### Work to complete
Lines before the one containing "green spray bottle [161,83,191,158]" are excluded; print that line and every line after it through the end of the material below, exactly.

-------

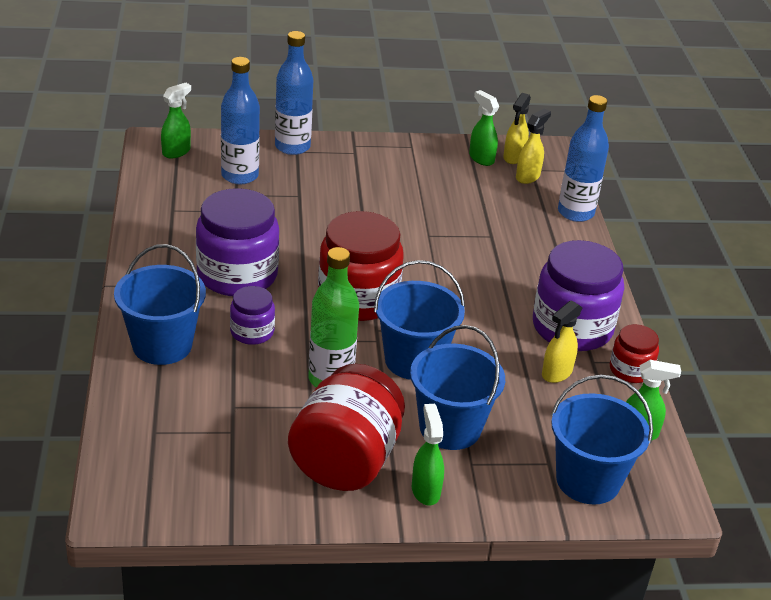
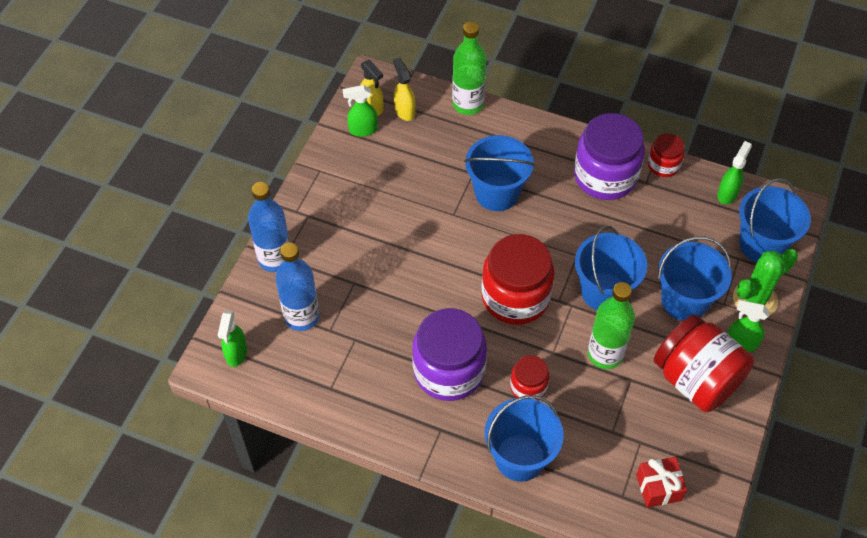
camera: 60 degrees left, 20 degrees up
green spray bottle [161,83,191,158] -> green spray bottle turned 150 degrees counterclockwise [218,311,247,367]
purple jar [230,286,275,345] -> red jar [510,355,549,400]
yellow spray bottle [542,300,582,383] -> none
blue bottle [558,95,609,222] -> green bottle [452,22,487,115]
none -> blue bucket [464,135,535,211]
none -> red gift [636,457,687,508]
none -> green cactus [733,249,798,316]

-------

### Solution to the problem
green spray bottle [161,83,191,158] -> green spray bottle turned 150 degrees counterclockwise [218,311,247,367]
purple jar [230,286,275,345] -> red jar [510,355,549,400]
yellow spray bottle [542,300,582,383] -> none
blue bottle [558,95,609,222] -> green bottle [452,22,487,115]
none -> blue bucket [464,135,535,211]
none -> red gift [636,457,687,508]
none -> green cactus [733,249,798,316]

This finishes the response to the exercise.